Could you render every line of the entries below as a numbered list, with blank lines left out?

> [Items]:

------------------------

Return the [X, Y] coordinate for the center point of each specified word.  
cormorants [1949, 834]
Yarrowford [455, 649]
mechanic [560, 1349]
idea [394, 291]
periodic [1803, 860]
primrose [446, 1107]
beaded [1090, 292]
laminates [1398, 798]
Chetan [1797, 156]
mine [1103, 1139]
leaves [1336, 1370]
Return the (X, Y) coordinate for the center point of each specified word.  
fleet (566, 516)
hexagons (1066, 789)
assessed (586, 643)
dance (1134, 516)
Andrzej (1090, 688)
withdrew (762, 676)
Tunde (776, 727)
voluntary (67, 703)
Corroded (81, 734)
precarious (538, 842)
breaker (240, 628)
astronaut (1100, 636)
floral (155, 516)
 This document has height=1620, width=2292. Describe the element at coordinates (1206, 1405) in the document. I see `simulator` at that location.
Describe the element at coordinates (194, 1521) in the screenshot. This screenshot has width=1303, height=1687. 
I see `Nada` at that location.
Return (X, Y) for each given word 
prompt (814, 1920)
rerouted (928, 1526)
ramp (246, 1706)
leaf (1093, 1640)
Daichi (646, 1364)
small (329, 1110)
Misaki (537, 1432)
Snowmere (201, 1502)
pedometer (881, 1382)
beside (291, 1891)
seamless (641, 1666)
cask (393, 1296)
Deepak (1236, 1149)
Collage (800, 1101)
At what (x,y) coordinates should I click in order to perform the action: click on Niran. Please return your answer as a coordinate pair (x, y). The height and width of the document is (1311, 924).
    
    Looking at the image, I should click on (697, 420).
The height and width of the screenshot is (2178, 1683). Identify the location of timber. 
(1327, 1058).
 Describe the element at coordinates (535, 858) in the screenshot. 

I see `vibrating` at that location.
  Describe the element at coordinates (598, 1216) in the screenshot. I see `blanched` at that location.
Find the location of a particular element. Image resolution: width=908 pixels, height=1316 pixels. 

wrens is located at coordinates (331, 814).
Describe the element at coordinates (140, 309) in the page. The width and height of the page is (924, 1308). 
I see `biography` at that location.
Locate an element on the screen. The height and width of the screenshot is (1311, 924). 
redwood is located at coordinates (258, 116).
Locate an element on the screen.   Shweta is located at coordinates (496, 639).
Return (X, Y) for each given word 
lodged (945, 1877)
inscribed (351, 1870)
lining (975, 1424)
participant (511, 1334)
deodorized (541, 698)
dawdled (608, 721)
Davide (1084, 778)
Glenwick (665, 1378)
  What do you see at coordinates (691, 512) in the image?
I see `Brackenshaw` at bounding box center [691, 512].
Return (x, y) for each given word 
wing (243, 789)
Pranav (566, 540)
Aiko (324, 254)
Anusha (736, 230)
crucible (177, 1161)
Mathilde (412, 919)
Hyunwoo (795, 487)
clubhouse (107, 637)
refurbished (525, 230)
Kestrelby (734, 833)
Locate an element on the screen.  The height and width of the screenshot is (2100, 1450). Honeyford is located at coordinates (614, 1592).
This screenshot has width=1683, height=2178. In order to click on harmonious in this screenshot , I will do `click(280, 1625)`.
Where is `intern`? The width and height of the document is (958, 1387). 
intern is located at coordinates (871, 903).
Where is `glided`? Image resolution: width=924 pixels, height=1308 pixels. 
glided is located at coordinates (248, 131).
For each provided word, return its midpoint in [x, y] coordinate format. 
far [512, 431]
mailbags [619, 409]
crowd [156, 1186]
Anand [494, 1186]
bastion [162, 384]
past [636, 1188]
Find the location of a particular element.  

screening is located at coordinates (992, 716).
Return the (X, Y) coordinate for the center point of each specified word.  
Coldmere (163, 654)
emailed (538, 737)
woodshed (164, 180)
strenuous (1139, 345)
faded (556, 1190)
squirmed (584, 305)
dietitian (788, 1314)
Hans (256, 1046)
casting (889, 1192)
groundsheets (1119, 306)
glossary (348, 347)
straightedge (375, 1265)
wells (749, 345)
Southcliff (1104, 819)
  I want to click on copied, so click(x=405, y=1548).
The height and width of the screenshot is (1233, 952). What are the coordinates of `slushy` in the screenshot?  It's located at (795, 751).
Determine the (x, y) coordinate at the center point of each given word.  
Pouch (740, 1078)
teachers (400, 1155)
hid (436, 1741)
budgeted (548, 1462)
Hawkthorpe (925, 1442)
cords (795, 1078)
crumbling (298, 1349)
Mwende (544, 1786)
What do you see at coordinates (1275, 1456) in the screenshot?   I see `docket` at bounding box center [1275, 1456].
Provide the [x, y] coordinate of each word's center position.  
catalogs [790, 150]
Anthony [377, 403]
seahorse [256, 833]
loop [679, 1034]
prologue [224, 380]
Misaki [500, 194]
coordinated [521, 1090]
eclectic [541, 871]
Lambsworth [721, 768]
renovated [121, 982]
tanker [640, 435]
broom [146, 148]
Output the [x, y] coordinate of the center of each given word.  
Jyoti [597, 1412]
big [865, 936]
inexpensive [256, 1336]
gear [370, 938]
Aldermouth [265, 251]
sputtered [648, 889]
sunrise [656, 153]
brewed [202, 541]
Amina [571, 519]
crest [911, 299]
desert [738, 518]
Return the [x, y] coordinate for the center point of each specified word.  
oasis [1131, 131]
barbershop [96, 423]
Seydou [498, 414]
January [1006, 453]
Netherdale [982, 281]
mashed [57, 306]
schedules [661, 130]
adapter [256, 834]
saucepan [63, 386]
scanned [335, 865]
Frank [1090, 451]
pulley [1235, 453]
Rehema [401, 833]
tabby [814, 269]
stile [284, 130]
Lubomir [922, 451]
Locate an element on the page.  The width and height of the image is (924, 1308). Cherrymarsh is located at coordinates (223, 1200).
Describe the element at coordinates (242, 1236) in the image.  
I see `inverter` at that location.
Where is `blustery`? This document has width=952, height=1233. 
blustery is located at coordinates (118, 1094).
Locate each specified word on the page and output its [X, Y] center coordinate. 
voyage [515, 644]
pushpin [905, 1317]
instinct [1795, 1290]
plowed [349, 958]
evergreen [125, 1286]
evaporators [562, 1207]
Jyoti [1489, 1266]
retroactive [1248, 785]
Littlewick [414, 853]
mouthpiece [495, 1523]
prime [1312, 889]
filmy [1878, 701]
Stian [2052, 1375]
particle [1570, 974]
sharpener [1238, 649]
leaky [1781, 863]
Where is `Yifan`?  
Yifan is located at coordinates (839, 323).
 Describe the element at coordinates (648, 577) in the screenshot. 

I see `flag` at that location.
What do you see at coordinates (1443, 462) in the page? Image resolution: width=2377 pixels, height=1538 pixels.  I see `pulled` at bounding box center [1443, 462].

------------------------

> [Exercise result]:
1. Return the [X, Y] coordinate for the center point of each specified word.  
2. cormorants [1949, 834]
3. Yarrowford [455, 649]
4. mechanic [560, 1349]
5. idea [394, 291]
6. periodic [1803, 860]
7. primrose [446, 1107]
8. beaded [1090, 292]
9. laminates [1398, 798]
10. Chetan [1797, 156]
11. mine [1103, 1139]
12. leaves [1336, 1370]
13. Return the (X, Y) coordinate for the center point of each specified word.  
14. fleet (566, 516)
15. hexagons (1066, 789)
16. assessed (586, 643)
17. dance (1134, 516)
18. Andrzej (1090, 688)
19. withdrew (762, 676)
20. Tunde (776, 727)
21. voluntary (67, 703)
22. Corroded (81, 734)
23. precarious (538, 842)
24. breaker (240, 628)
25. astronaut (1100, 636)
26. floral (155, 516)
27.  This document has height=1620, width=2292. Describe the element at coordinates (1206, 1405) in the document. I see `simulator` at that location.
28. Describe the element at coordinates (194, 1521) in the screenshot. This screenshot has width=1303, height=1687. 
29. I see `Nada` at that location.
30. Return (X, Y) for each given word 
31. prompt (814, 1920)
32. rerouted (928, 1526)
33. ramp (246, 1706)
34. leaf (1093, 1640)
35. Daichi (646, 1364)
36. small (329, 1110)
37. Misaki (537, 1432)
38. Snowmere (201, 1502)
39. pedometer (881, 1382)
40. beside (291, 1891)
41. seamless (641, 1666)
42. cask (393, 1296)
43. Deepak (1236, 1149)
44. Collage (800, 1101)
45. At what (x,y) coordinates should I click in order to perform the action: click on Niran. Please return your answer as a coordinate pair (x, y). The height and width of the document is (1311, 924).
46.     Looking at the image, I should click on (697, 420).
47. The height and width of the screenshot is (2178, 1683). Identify the location of timber. 
48. (1327, 1058).
49.  Describe the element at coordinates (535, 858) in the screenshot. 
50. I see `vibrating` at that location.
51.   Describe the element at coordinates (598, 1216) in the screenshot. I see `blanched` at that location.
52. Find the location of a particular element. Image resolution: width=908 pixels, height=1316 pixels. 
53. wrens is located at coordinates (331, 814).
54. Describe the element at coordinates (140, 309) in the page. The width and height of the page is (924, 1308). 
55. I see `biography` at that location.
56. Locate an element on the screen. The height and width of the screenshot is (1311, 924). 
57. redwood is located at coordinates (258, 116).
58. Locate an element on the screen.   Shweta is located at coordinates (496, 639).
59. Return (X, Y) for each given word 
60. lodged (945, 1877)
61. inscribed (351, 1870)
62. lining (975, 1424)
63. participant (511, 1334)
64. deodorized (541, 698)
65. dawdled (608, 721)
66. Davide (1084, 778)
67. Glenwick (665, 1378)
68.   What do you see at coordinates (691, 512) in the image?
69. I see `Brackenshaw` at bounding box center [691, 512].
70. Return (x, y) for each given word 
71. wing (243, 789)
72. Pranav (566, 540)
73. Aiko (324, 254)
74. Anusha (736, 230)
75. crucible (177, 1161)
76. Mathilde (412, 919)
77. Hyunwoo (795, 487)
78. clubhouse (107, 637)
79. refurbished (525, 230)
80. Kestrelby (734, 833)
81. Locate an element on the screen.  The height and width of the screenshot is (2100, 1450). Honeyford is located at coordinates (614, 1592).
82. This screenshot has width=1683, height=2178. In order to click on harmonious in this screenshot , I will do `click(280, 1625)`.
83. Where is `intern`? The width and height of the document is (958, 1387). 
84. intern is located at coordinates (871, 903).
85. Where is `glided`? Image resolution: width=924 pixels, height=1308 pixels. 
86. glided is located at coordinates (248, 131).
87. For each provided word, return its midpoint in [x, y] coordinate format. 
88. far [512, 431]
89. mailbags [619, 409]
90. crowd [156, 1186]
91. Anand [494, 1186]
92. bastion [162, 384]
93. past [636, 1188]
94. Find the location of a particular element.  
95. screening is located at coordinates (992, 716).
96. Return the (X, Y) coordinate for the center point of each specified word.  
97. Coldmere (163, 654)
98. emailed (538, 737)
99. woodshed (164, 180)
100. strenuous (1139, 345)
101. faded (556, 1190)
102. squirmed (584, 305)
103. dietitian (788, 1314)
104. Hans (256, 1046)
105. casting (889, 1192)
106. groundsheets (1119, 306)
107. glossary (348, 347)
108. straightedge (375, 1265)
109. wells (749, 345)
110. Southcliff (1104, 819)
111.   I want to click on copied, so click(x=405, y=1548).
112. The height and width of the screenshot is (1233, 952). What are the coordinates of `slushy` in the screenshot?  It's located at (795, 751).
113. Determine the (x, y) coordinate at the center point of each given word.  
114. Pouch (740, 1078)
115. teachers (400, 1155)
116. hid (436, 1741)
117. budgeted (548, 1462)
118. Hawkthorpe (925, 1442)
119. cords (795, 1078)
120. crumbling (298, 1349)
121. Mwende (544, 1786)
122. What do you see at coordinates (1275, 1456) in the screenshot?   I see `docket` at bounding box center [1275, 1456].
123. Provide the [x, y] coordinate of each word's center position.  
124. catalogs [790, 150]
125. Anthony [377, 403]
126. seahorse [256, 833]
127. loop [679, 1034]
128. prologue [224, 380]
129. Misaki [500, 194]
130. coordinated [521, 1090]
131. eclectic [541, 871]
132. Lambsworth [721, 768]
133. renovated [121, 982]
134. tanker [640, 435]
135. broom [146, 148]
136. Output the [x, y] coordinate of the center of each given word.  
137. Jyoti [597, 1412]
138. big [865, 936]
139. inexpensive [256, 1336]
140. gear [370, 938]
141. Aldermouth [265, 251]
142. sputtered [648, 889]
143. sunrise [656, 153]
144. brewed [202, 541]
145. Amina [571, 519]
146. crest [911, 299]
147. desert [738, 518]
148. Return the [x, y] coordinate for the center point of each specified word.  
149. oasis [1131, 131]
150. barbershop [96, 423]
151. Seydou [498, 414]
152. January [1006, 453]
153. Netherdale [982, 281]
154. mashed [57, 306]
155. schedules [661, 130]
156. adapter [256, 834]
157. saucepan [63, 386]
158. scanned [335, 865]
159. Frank [1090, 451]
160. pulley [1235, 453]
161. Rehema [401, 833]
162. tabby [814, 269]
163. stile [284, 130]
164. Lubomir [922, 451]
165. Locate an element on the page.  The width and height of the image is (924, 1308). Cherrymarsh is located at coordinates (223, 1200).
166. Describe the element at coordinates (242, 1236) in the image.  
167. I see `inverter` at that location.
168. Where is `blustery`? This document has width=952, height=1233. 
169. blustery is located at coordinates (118, 1094).
170. Locate each specified word on the page and output its [X, Y] center coordinate. 
171. voyage [515, 644]
172. pushpin [905, 1317]
173. instinct [1795, 1290]
174. plowed [349, 958]
175. evergreen [125, 1286]
176. evaporators [562, 1207]
177. Jyoti [1489, 1266]
178. retroactive [1248, 785]
179. Littlewick [414, 853]
180. mouthpiece [495, 1523]
181. prime [1312, 889]
182. filmy [1878, 701]
183. Stian [2052, 1375]
184. particle [1570, 974]
185. sharpener [1238, 649]
186. leaky [1781, 863]
187. Where is `Yifan`?  
188. Yifan is located at coordinates (839, 323).
189.  Describe the element at coordinates (648, 577) in the screenshot. 
190. I see `flag` at that location.
191. What do you see at coordinates (1443, 462) in the page? Image resolution: width=2377 pixels, height=1538 pixels.  I see `pulled` at bounding box center [1443, 462].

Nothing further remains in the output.